**The problem**
Wherever the word "minus" appears in the entries, copy the whole line.
Data excerpts Block Start
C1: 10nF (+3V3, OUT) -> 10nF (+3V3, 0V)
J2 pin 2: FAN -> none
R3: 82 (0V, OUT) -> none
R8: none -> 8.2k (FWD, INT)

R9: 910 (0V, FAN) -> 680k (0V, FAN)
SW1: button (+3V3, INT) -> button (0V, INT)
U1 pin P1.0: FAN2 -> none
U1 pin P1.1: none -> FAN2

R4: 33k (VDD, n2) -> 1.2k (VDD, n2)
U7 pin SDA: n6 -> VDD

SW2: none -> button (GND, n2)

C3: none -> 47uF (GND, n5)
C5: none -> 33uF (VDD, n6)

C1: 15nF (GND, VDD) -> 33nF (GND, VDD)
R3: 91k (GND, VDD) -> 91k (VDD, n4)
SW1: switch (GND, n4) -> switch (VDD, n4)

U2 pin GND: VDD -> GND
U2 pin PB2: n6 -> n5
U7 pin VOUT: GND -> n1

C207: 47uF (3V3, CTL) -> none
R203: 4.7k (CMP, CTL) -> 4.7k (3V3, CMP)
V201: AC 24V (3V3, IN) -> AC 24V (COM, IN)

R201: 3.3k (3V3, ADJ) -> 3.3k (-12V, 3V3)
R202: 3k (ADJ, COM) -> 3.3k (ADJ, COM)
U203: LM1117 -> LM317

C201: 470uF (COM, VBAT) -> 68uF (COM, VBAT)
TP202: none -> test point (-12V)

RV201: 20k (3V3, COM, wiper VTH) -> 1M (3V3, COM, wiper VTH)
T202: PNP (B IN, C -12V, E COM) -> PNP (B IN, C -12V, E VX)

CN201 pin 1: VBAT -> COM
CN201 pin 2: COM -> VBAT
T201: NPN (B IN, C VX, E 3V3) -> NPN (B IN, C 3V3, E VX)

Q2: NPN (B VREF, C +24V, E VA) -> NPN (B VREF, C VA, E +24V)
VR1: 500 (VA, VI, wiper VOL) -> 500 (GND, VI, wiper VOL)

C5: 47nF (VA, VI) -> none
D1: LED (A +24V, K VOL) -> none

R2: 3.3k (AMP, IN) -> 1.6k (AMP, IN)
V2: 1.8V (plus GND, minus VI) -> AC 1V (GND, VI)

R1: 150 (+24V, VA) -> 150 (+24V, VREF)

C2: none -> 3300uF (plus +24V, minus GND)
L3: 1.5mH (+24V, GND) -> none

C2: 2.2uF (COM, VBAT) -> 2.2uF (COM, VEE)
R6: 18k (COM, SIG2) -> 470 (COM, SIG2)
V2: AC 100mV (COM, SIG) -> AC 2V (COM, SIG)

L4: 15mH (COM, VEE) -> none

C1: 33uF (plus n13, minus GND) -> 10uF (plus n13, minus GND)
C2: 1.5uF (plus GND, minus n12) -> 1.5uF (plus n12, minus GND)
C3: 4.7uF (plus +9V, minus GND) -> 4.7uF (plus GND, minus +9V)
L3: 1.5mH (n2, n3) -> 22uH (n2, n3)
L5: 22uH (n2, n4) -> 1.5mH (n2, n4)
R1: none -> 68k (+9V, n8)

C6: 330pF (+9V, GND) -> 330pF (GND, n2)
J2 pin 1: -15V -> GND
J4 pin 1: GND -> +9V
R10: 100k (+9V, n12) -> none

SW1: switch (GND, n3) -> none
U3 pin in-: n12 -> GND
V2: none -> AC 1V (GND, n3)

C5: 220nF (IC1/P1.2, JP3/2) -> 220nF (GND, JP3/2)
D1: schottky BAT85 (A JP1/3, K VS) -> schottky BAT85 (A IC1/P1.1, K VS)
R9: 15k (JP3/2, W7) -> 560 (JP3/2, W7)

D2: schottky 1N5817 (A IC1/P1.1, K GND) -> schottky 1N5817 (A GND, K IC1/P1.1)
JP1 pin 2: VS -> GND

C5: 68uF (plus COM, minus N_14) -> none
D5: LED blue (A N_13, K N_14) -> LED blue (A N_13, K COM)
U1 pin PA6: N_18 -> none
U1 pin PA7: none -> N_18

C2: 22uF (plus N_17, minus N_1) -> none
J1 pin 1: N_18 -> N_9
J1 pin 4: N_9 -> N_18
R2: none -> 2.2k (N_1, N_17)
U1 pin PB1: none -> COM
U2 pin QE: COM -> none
Data excerpts Block End
**Answer space**
V2: 1.8V (plus GND, minus VI) -> AC 1V (GND, VI)
C2: none -> 3300uF (plus +24V, minus GND)
C1: 33uF (plus n13, minus GND) -> 10uF (plus n13, minus GND)
C2: 1.5uF (plus GND, minus n12) -> 1.5uF (plus n12, minus GND)
C3: 4.7uF (plus +9V, minus GND) -> 4.7uF (plus GND, minus +9V)
C5: 68uF (plus COM, minus N_14) -> none
C2: 22uF (plus N_17, minus N_1) -> none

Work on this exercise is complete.